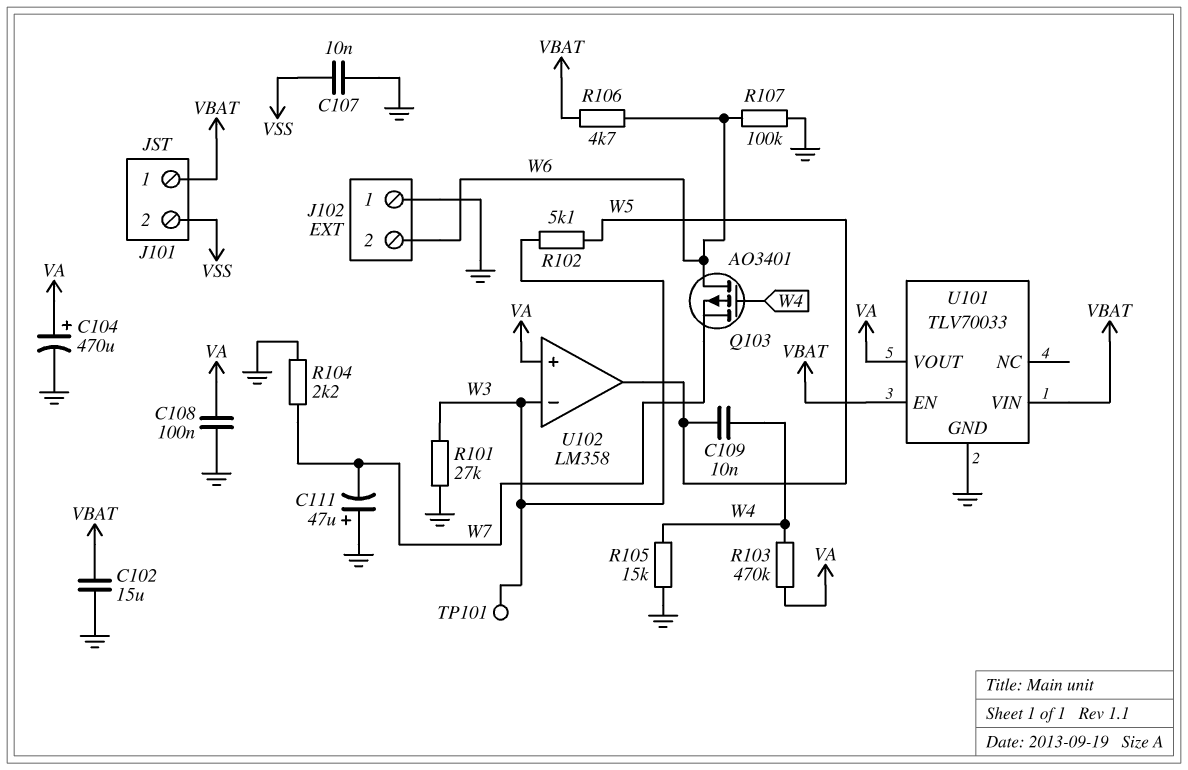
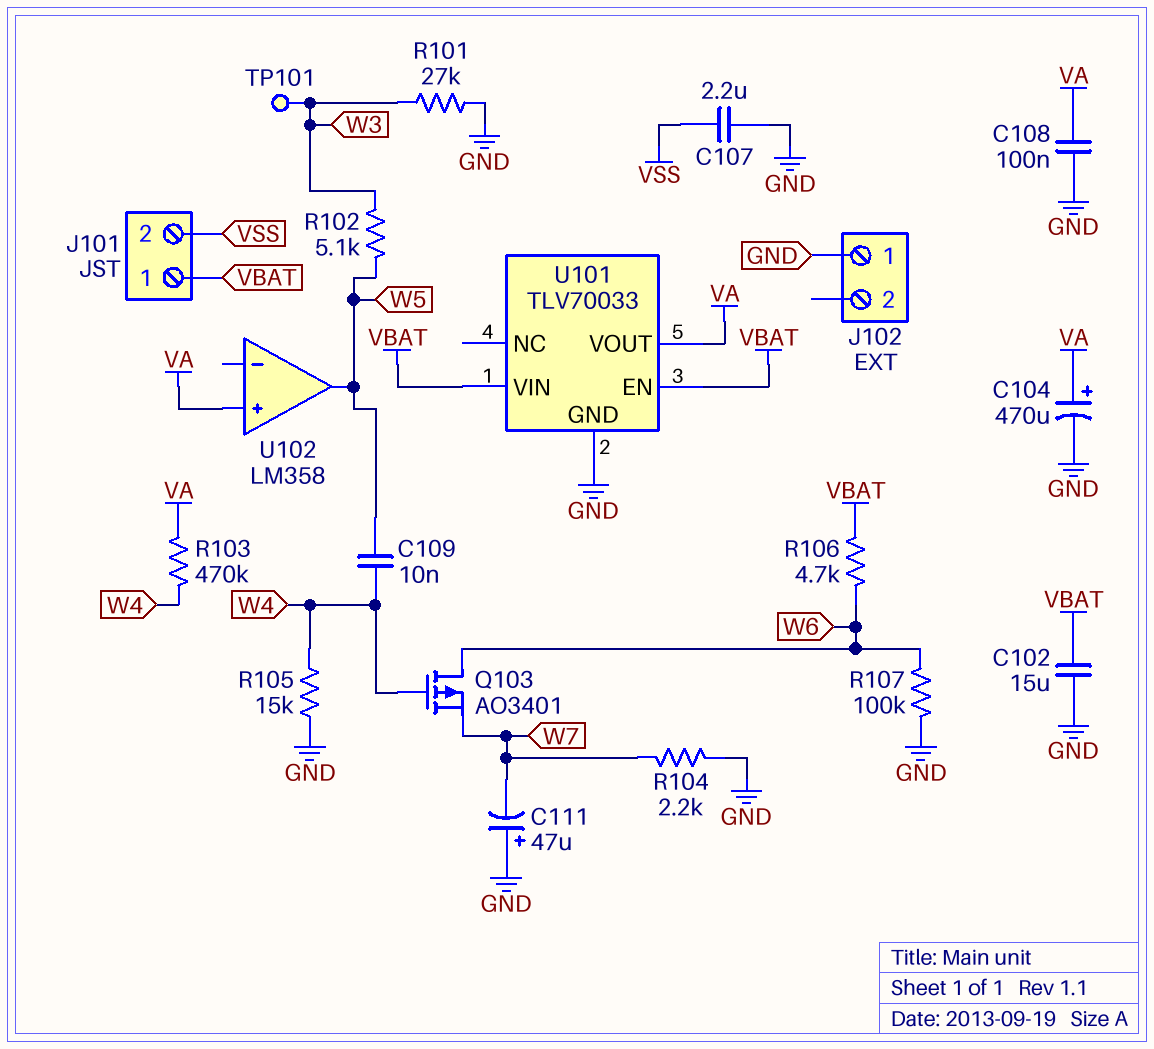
C107: 10nF (GND, VSS) -> 2.2uF (GND, VSS)
J102 pin 2: W6 -> none
U102 pin in-: W3 -> none

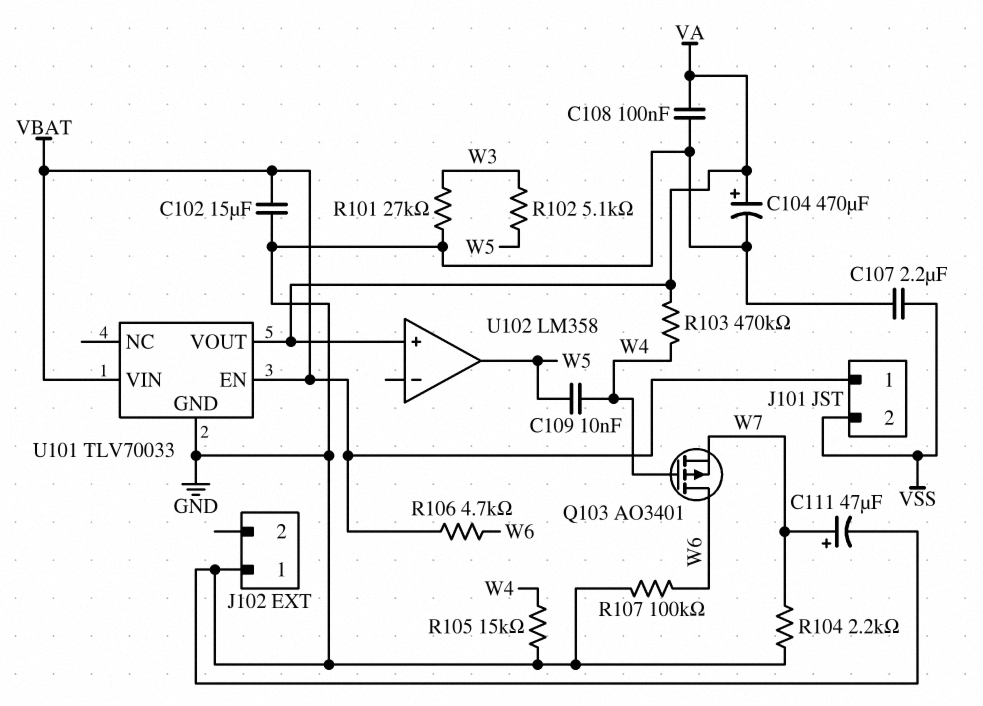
C111: 47uF (plus GND, minus W7) -> 47uF (plus W7, minus GND)
TP101: test point (W3) -> none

* * * * * * * * *

--- The task ---
What you hand back should match the listing exactly, except that no pictures appear.

--- Reply to the task ---
C107: 10nF (GND, VSS) -> 2.2uF (GND, VSS)
J102 pin 2: W6 -> none
U102 pin in-: W3 -> none

C111: 47uF (plus GND, minus W7) -> 47uF (plus W7, minus GND)
TP101: test point (W3) -> none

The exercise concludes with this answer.